*Edit tracking data*:
------------------------------------

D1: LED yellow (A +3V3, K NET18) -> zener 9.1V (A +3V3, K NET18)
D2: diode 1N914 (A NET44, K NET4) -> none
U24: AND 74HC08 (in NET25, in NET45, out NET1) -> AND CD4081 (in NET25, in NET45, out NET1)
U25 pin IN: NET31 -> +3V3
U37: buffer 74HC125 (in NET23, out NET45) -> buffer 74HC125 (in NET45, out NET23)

------------------------------------

The requested lines run from the one with "U24: AND 74HC08" through the last line of the records. Return them exactly.

*Answer section*:
U24: AND 74HC08 (in NET25, in NET45, out NET1) -> AND CD4081 (in NET25, in NET45, out NET1)
U25 pin IN: NET31 -> +3V3
U37: buffer 74HC125 (in NET23, out NET45) -> buffer 74HC125 (in NET45, out NET23)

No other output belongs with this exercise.